[EXERCISE DETAILS] Please restate word for word the line holding "(438, 234) = (328, 188): none -> pink robot" and every following line through the end of the entries.

══ GIVEN INFORMATION ══

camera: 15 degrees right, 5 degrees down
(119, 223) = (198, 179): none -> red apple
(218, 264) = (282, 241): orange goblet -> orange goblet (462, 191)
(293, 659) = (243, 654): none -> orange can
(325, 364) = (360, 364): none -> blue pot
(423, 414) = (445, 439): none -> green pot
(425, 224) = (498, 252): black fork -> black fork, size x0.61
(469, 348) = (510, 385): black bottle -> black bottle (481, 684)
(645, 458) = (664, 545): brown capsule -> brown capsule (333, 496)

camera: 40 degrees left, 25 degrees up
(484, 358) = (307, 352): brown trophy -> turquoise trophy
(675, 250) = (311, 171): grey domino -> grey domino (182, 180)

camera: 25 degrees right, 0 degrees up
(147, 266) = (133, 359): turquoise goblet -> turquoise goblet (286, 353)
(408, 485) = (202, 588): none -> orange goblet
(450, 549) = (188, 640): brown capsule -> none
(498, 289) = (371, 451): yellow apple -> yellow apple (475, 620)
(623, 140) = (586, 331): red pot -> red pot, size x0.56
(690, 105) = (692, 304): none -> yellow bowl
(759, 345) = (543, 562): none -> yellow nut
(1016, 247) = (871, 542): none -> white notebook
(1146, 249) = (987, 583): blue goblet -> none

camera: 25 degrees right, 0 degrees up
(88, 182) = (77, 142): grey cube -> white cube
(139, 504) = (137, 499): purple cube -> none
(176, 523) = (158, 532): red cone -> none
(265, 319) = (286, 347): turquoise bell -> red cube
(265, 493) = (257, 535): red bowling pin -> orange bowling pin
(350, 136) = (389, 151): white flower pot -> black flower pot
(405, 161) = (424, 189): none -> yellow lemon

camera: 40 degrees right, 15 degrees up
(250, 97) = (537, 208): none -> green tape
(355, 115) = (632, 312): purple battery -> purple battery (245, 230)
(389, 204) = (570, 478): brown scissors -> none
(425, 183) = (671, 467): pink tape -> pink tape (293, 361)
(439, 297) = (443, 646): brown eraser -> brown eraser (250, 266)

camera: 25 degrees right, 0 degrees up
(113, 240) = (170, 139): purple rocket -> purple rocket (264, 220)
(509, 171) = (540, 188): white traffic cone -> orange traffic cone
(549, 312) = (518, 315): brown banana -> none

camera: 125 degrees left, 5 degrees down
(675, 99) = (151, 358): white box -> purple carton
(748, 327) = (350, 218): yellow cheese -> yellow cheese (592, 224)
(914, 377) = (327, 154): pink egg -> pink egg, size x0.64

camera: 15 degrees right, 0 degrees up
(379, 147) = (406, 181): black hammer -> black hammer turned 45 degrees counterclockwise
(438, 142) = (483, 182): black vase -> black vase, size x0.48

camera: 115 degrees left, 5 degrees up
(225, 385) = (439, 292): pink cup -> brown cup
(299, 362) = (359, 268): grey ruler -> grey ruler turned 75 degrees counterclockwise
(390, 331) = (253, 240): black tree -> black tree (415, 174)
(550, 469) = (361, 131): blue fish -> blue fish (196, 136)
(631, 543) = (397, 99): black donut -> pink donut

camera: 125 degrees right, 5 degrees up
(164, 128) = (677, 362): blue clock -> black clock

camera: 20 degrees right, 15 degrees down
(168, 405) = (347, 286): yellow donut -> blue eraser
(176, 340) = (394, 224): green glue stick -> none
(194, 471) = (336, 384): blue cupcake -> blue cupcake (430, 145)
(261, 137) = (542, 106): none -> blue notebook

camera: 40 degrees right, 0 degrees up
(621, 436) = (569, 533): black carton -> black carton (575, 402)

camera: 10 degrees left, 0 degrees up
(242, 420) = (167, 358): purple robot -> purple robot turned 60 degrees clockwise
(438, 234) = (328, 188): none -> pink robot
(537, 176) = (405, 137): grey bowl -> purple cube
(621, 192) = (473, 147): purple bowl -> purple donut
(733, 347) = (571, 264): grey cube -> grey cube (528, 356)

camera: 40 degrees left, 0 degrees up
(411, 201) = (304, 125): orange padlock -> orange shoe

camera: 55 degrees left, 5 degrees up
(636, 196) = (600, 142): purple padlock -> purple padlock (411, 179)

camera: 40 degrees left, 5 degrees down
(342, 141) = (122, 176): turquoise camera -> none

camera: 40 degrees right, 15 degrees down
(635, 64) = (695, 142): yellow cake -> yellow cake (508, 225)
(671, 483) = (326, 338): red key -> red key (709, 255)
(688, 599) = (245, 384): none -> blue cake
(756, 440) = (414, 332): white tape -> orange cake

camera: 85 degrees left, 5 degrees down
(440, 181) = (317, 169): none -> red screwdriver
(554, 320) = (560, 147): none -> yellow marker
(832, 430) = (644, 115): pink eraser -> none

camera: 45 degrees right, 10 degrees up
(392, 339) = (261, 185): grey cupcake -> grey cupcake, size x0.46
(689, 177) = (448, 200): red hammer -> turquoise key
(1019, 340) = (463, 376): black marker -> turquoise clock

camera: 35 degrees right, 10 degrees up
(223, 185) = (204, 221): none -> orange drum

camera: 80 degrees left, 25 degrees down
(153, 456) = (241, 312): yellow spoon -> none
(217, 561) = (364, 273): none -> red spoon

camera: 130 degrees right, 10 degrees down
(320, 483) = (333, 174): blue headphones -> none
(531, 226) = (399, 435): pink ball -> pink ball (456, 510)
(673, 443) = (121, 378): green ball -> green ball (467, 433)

═══

[OUTPUT]
(438, 234) = (328, 188): none -> pink robot
(537, 176) = (405, 137): grey bowl -> purple cube
(621, 192) = (473, 147): purple bowl -> purple donut
(733, 347) = (571, 264): grey cube -> grey cube (528, 356)

camera: 40 degrees left, 0 degrees up
(411, 201) = (304, 125): orange padlock -> orange shoe

camera: 55 degrees left, 5 degrees up
(636, 196) = (600, 142): purple padlock -> purple padlock (411, 179)

camera: 40 degrees left, 5 degrees down
(342, 141) = (122, 176): turquoise camera -> none

camera: 40 degrees right, 15 degrees down
(635, 64) = (695, 142): yellow cake -> yellow cake (508, 225)
(671, 483) = (326, 338): red key -> red key (709, 255)
(688, 599) = (245, 384): none -> blue cake
(756, 440) = (414, 332): white tape -> orange cake

camera: 85 degrees left, 5 degrees down
(440, 181) = (317, 169): none -> red screwdriver
(554, 320) = (560, 147): none -> yellow marker
(832, 430) = (644, 115): pink eraser -> none

camera: 45 degrees right, 10 degrees up
(392, 339) = (261, 185): grey cupcake -> grey cupcake, size x0.46
(689, 177) = (448, 200): red hammer -> turquoise key
(1019, 340) = (463, 376): black marker -> turquoise clock

camera: 35 degrees right, 10 degrees up
(223, 185) = (204, 221): none -> orange drum

camera: 80 degrees left, 25 degrees down
(153, 456) = (241, 312): yellow spoon -> none
(217, 561) = (364, 273): none -> red spoon

camera: 130 degrees right, 10 degrees down
(320, 483) = (333, 174): blue headphones -> none
(531, 226) = (399, 435): pink ball -> pink ball (456, 510)
(673, 443) = (121, 378): green ball -> green ball (467, 433)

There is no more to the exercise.